§ Exercise brief
Please extract each line in the data below that contains the string "prall". Case counts.
○ ○ ○ ○ ○ ○ ○
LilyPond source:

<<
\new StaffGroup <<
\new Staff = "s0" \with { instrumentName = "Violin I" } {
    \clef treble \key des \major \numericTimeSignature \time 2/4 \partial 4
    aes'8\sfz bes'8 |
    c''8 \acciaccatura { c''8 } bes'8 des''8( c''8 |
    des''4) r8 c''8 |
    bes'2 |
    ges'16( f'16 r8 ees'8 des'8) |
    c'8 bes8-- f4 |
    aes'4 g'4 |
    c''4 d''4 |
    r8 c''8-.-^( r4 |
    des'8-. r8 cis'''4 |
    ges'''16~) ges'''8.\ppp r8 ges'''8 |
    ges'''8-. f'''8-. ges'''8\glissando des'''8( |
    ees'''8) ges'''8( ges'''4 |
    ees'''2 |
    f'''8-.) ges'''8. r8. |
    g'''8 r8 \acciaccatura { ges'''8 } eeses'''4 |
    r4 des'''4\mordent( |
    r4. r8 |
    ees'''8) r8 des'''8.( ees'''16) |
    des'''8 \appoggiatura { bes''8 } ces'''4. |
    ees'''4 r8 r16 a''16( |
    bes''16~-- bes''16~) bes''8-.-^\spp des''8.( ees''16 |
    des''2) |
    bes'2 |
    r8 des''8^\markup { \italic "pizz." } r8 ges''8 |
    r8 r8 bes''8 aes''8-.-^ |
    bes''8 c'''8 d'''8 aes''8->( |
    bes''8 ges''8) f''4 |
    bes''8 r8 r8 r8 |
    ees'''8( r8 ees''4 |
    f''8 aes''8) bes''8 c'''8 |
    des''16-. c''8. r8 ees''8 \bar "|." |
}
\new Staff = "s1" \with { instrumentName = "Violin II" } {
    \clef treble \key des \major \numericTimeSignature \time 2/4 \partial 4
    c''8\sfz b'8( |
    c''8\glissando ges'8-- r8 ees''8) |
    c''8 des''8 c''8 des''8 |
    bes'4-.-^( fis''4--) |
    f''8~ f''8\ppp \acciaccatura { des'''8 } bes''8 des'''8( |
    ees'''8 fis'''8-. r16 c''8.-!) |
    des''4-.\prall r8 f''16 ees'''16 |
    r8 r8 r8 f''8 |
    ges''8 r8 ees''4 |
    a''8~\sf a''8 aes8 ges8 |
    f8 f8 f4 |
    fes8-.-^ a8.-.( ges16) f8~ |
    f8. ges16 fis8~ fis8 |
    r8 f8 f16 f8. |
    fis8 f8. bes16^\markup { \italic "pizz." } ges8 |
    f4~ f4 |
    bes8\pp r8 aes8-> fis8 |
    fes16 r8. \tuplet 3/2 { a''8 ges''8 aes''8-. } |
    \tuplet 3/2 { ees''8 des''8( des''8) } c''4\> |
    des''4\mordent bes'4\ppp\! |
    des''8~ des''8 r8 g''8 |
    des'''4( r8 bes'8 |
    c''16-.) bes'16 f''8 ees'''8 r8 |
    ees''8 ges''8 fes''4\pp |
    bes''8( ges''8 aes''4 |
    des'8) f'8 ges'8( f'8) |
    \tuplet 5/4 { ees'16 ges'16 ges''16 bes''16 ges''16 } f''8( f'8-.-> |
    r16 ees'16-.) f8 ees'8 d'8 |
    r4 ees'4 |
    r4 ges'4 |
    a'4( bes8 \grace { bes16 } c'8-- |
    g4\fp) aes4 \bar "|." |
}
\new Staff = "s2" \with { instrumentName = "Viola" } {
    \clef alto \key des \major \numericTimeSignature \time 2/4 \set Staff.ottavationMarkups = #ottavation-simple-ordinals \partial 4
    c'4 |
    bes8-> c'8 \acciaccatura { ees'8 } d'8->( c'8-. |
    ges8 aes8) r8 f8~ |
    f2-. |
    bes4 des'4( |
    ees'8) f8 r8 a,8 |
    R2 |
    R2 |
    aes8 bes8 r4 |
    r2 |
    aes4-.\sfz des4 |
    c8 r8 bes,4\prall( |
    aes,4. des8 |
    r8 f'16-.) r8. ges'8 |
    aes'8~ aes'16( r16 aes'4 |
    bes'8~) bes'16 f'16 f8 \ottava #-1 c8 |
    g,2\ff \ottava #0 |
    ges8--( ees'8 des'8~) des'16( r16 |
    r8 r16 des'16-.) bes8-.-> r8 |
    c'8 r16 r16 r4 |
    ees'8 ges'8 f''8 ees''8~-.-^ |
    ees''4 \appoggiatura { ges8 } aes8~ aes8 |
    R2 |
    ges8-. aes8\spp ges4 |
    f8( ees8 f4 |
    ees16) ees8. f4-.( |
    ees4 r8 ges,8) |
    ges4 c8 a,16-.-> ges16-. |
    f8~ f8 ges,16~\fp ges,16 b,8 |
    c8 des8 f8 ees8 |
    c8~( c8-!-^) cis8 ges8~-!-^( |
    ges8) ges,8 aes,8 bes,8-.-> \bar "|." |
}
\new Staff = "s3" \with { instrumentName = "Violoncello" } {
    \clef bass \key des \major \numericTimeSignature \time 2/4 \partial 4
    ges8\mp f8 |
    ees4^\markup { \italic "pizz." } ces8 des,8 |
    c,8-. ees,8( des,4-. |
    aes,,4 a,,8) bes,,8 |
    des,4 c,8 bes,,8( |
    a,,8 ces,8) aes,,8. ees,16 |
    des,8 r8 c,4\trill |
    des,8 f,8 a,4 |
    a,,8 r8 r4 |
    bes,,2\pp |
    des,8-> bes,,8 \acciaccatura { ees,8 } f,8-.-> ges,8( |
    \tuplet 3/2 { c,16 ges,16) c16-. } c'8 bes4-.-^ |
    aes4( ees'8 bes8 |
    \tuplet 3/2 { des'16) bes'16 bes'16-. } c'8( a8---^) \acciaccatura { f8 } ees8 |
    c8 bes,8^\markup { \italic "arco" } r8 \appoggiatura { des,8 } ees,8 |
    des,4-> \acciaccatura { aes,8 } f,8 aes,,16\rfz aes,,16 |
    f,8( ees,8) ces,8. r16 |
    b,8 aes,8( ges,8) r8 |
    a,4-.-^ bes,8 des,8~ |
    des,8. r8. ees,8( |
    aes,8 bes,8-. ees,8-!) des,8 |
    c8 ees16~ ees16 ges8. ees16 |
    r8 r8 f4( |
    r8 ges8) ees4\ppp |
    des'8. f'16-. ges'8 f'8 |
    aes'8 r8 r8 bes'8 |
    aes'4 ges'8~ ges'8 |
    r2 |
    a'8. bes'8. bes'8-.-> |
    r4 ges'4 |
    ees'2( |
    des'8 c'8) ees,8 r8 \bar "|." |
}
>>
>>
○ ○ ○ ○ ○ ○ ○
§ Solution for this task
    des''4-.\prall r8 f''16 ees'''16 |
    c8 r8 bes,4\prall( |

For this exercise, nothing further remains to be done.